━━━━━ Data shown ━━━━━

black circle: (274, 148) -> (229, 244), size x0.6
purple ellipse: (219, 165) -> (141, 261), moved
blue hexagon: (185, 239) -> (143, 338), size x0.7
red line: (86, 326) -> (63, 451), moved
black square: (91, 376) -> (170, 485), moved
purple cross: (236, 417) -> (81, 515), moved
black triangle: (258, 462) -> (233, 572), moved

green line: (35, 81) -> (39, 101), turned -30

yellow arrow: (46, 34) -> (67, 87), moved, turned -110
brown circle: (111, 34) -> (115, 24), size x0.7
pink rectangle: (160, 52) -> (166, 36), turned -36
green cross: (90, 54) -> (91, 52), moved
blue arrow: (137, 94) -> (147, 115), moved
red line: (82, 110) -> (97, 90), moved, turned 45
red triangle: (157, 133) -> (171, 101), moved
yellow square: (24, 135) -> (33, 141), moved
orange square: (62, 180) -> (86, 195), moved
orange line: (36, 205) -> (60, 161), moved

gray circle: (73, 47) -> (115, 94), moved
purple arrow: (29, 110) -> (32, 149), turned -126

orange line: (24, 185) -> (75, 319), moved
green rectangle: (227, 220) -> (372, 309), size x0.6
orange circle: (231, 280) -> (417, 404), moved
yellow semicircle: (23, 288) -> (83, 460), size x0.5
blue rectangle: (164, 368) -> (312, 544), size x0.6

━━━━━

> Your goal:
Give each line of the records above again, unchanged.

> Your response:
black circle: (274, 148) -> (229, 244), size x0.6
purple ellipse: (219, 165) -> (141, 261), moved
blue hexagon: (185, 239) -> (143, 338), size x0.7
red line: (86, 326) -> (63, 451), moved
black square: (91, 376) -> (170, 485), moved
purple cross: (236, 417) -> (81, 515), moved
black triangle: (258, 462) -> (233, 572), moved

green line: (35, 81) -> (39, 101), turned -30

yellow arrow: (46, 34) -> (67, 87), moved, turned -110
brown circle: (111, 34) -> (115, 24), size x0.7
pink rectangle: (160, 52) -> (166, 36), turned -36
green cross: (90, 54) -> (91, 52), moved
blue arrow: (137, 94) -> (147, 115), moved
red line: (82, 110) -> (97, 90), moved, turned 45
red triangle: (157, 133) -> (171, 101), moved
yellow square: (24, 135) -> (33, 141), moved
orange square: (62, 180) -> (86, 195), moved
orange line: (36, 205) -> (60, 161), moved

gray circle: (73, 47) -> (115, 94), moved
purple arrow: (29, 110) -> (32, 149), turned -126

orange line: (24, 185) -> (75, 319), moved
green rectangle: (227, 220) -> (372, 309), size x0.6
orange circle: (231, 280) -> (417, 404), moved
yellow semicircle: (23, 288) -> (83, 460), size x0.5
blue rectangle: (164, 368) -> (312, 544), size x0.6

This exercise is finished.